Your instructions
Set down all of the records below exactly, please, omitting the images.

# # # # #

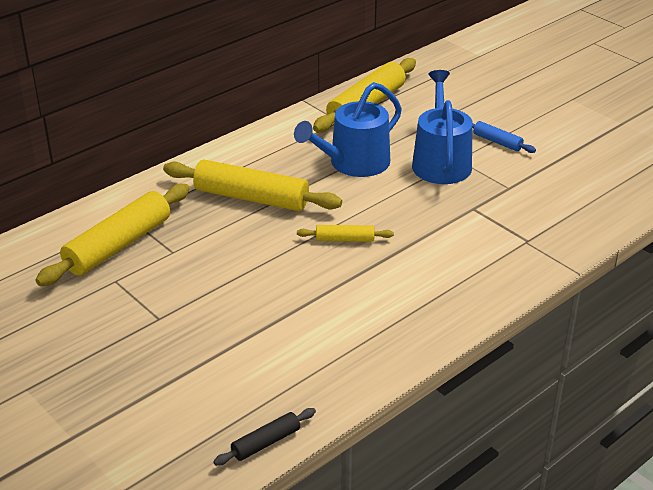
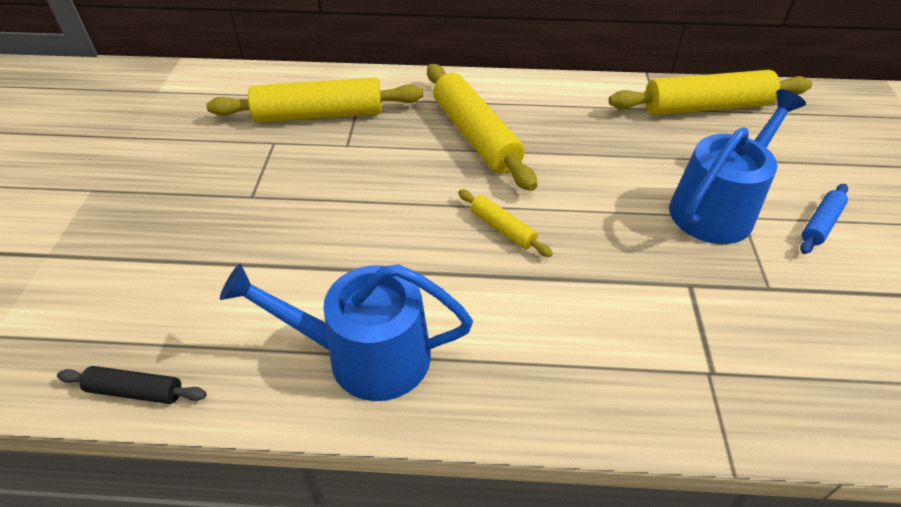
camera: 45 degrees right, 10 degrees up
(353, 163) = (616, 157): blue watering can -> blue watering can (365, 355)
(497, 142) = (820, 224): blue rolling pin -> blue rolling pin turned 45 degrees clockwise

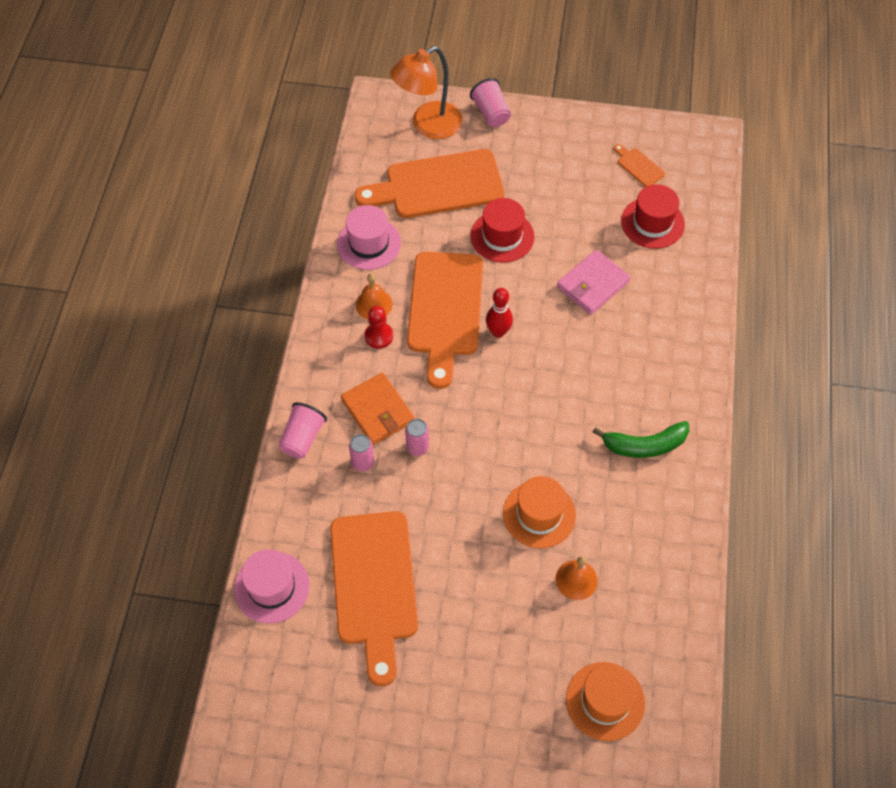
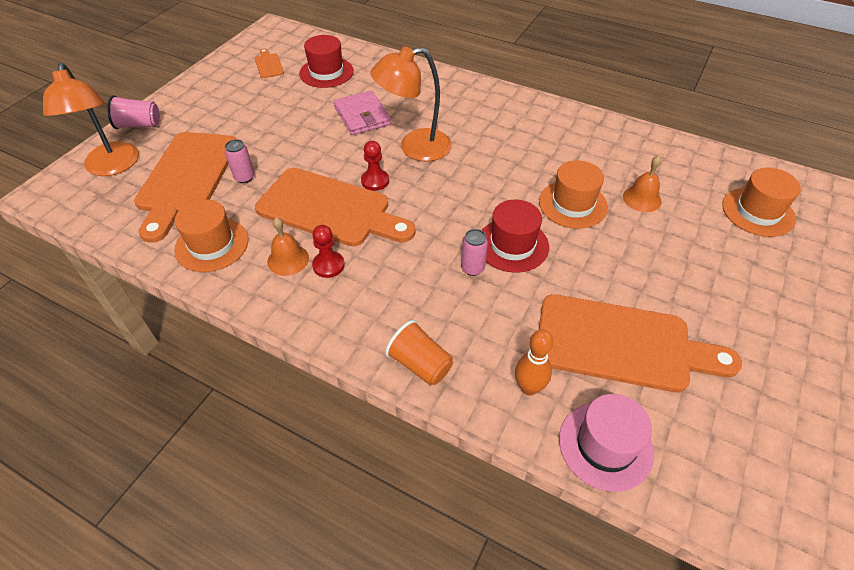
camera: 70 degrees left, 10 degrees down
(302, 438) = (420, 364): pink cup -> orange cup
(306, 521) = (529, 388): none -> orange bowling pin
(363, 462) = (473, 317): pink can -> pink can (244, 177)
(369, 243) = (212, 245): pink hat -> orange hat
(378, 410) = (416, 288): orange wallet -> none
(498, 332) = (375, 181): red bowling pin -> red pawn
(502, 236) = (276, 152): red hat -> red hat (512, 245)
(563, 348) = (414, 148): none -> orange lamp
(639, 166) = (268, 65): orange cutting board -> orange cutting board turned 90 degrees clockwise
(644, 445) = (527, 129): green banana -> none

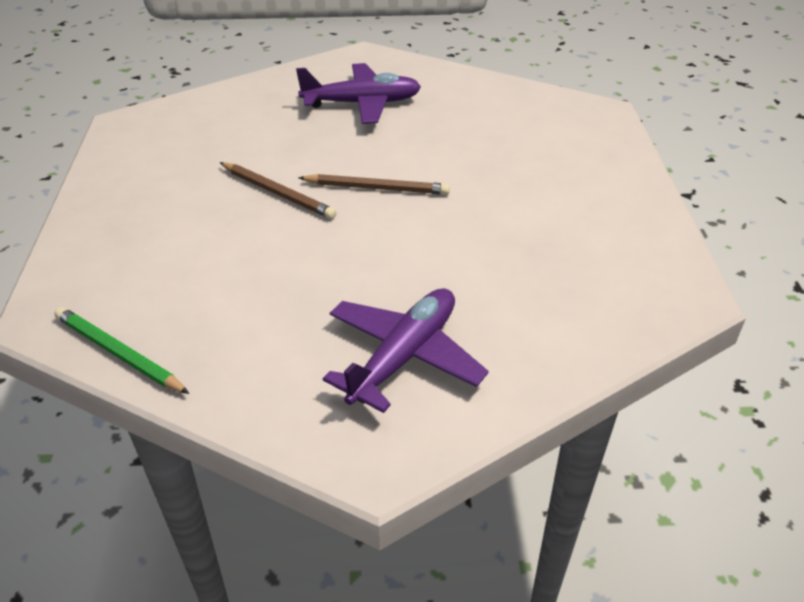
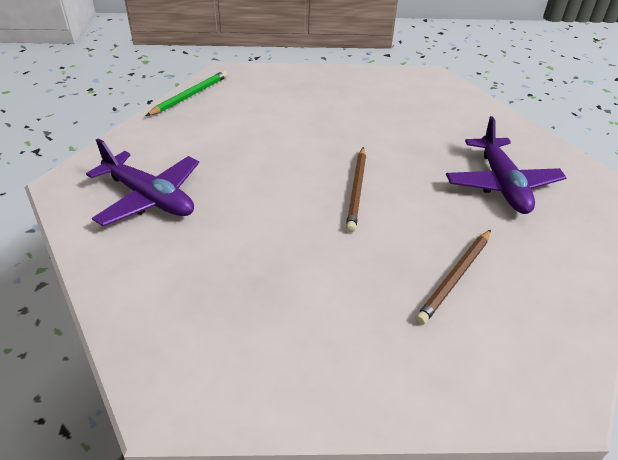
camera: 90 degrees right, 0 degrees up
(277, 193) = (347, 141): brown pencil -> brown pencil (455, 277)

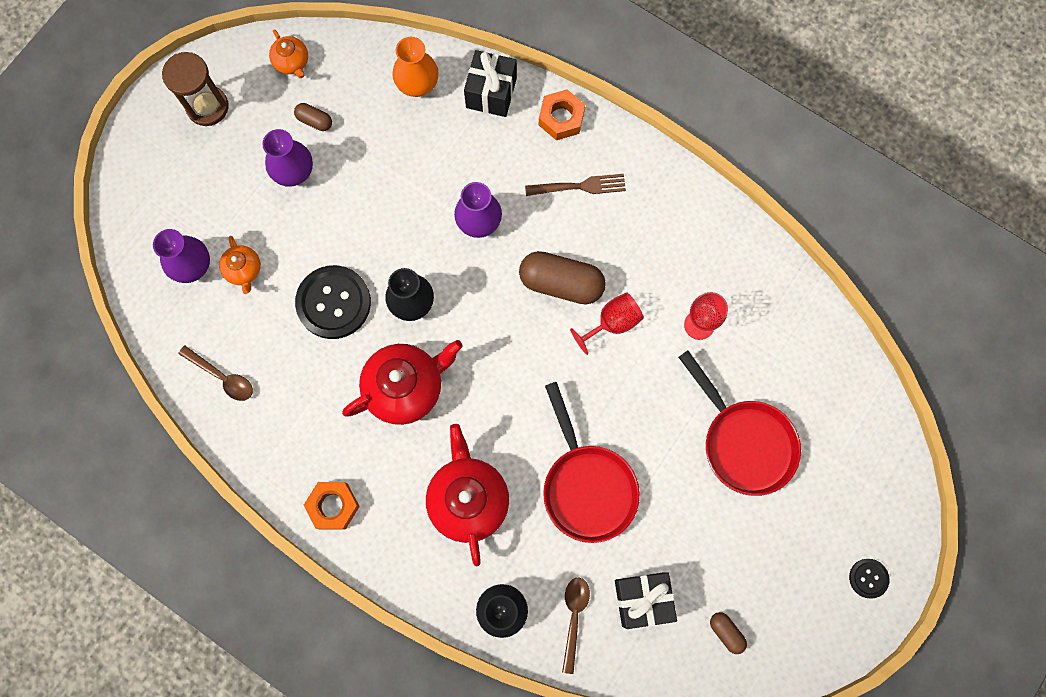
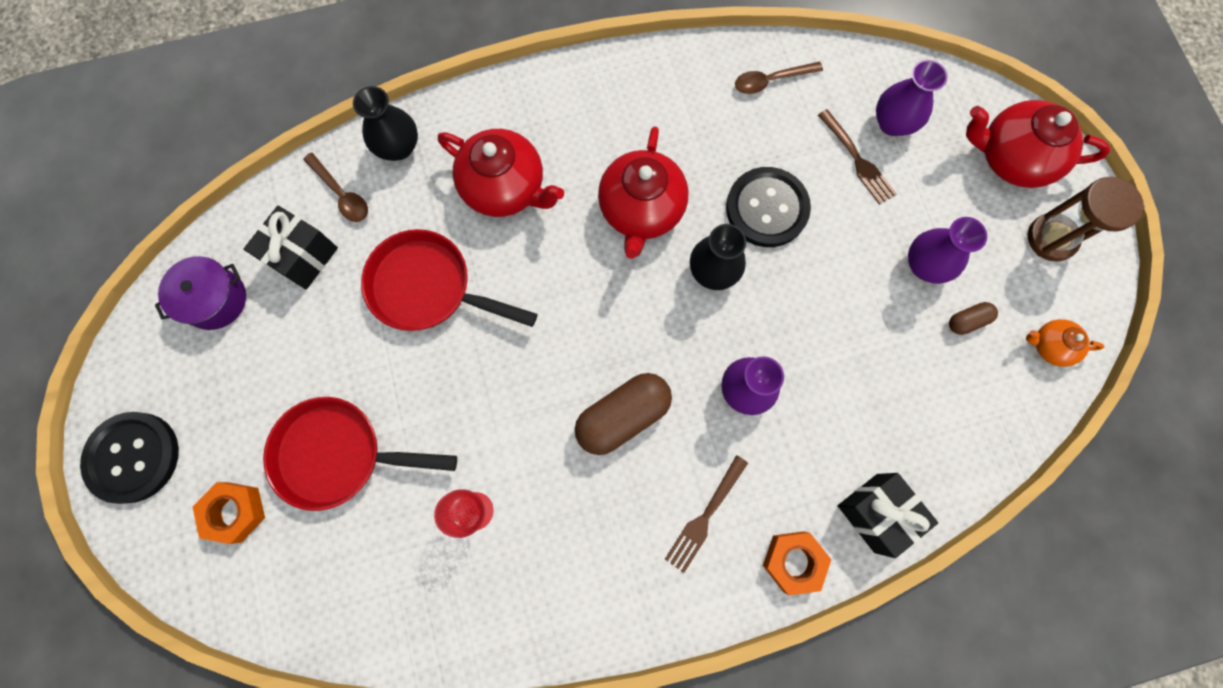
camera: 130 degrees right, 0 degrees up
(160, 169) = (1011, 158): none -> red teapot
(244, 270) = (856, 159): orange teapot -> brown fork
(333, 506) = (591, 87): orange nut -> orange nut (235, 512)
(417, 84) = (938, 447): orange vase -> none
(612, 323) = (546, 431): red goblet -> none
(726, 632) = (215, 300): brown capsule -> purple pot
(868, 578) = (133, 457): black button -> black button, size x2.03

# # # # #

Solution for this problem
camera: 45 degrees right, 10 degrees up
(353, 163) = (616, 157): blue watering can -> blue watering can (365, 355)
(497, 142) = (820, 224): blue rolling pin -> blue rolling pin turned 45 degrees clockwise

camera: 70 degrees left, 10 degrees down
(302, 438) = (420, 364): pink cup -> orange cup
(306, 521) = (529, 388): none -> orange bowling pin
(363, 462) = (473, 317): pink can -> pink can (244, 177)
(369, 243) = (212, 245): pink hat -> orange hat
(378, 410) = (416, 288): orange wallet -> none
(498, 332) = (375, 181): red bowling pin -> red pawn
(502, 236) = (276, 152): red hat -> red hat (512, 245)
(563, 348) = (414, 148): none -> orange lamp
(639, 166) = (268, 65): orange cutting board -> orange cutting board turned 90 degrees clockwise
(644, 445) = (527, 129): green banana -> none

camera: 90 degrees right, 0 degrees up
(277, 193) = (347, 141): brown pencil -> brown pencil (455, 277)

camera: 130 degrees right, 0 degrees up
(160, 169) = (1011, 158): none -> red teapot
(244, 270) = (856, 159): orange teapot -> brown fork
(333, 506) = (591, 87): orange nut -> orange nut (235, 512)
(417, 84) = (938, 447): orange vase -> none
(612, 323) = (546, 431): red goblet -> none
(726, 632) = (215, 300): brown capsule -> purple pot
(868, 578) = (133, 457): black button -> black button, size x2.03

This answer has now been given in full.